** Start **

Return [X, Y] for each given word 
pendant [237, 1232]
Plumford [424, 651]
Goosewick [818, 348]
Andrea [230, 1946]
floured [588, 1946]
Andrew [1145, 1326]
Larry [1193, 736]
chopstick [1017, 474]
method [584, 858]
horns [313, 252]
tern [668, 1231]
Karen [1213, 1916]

** End **

__Requirements__: Print every line of the data above without changing a single character.

__Answer below__:
Return [X, Y] for each given word 
pendant [237, 1232]
Plumford [424, 651]
Goosewick [818, 348]
Andrea [230, 1946]
floured [588, 1946]
Andrew [1145, 1326]
Larry [1193, 736]
chopstick [1017, 474]
method [584, 858]
horns [313, 252]
tern [668, 1231]
Karen [1213, 1916]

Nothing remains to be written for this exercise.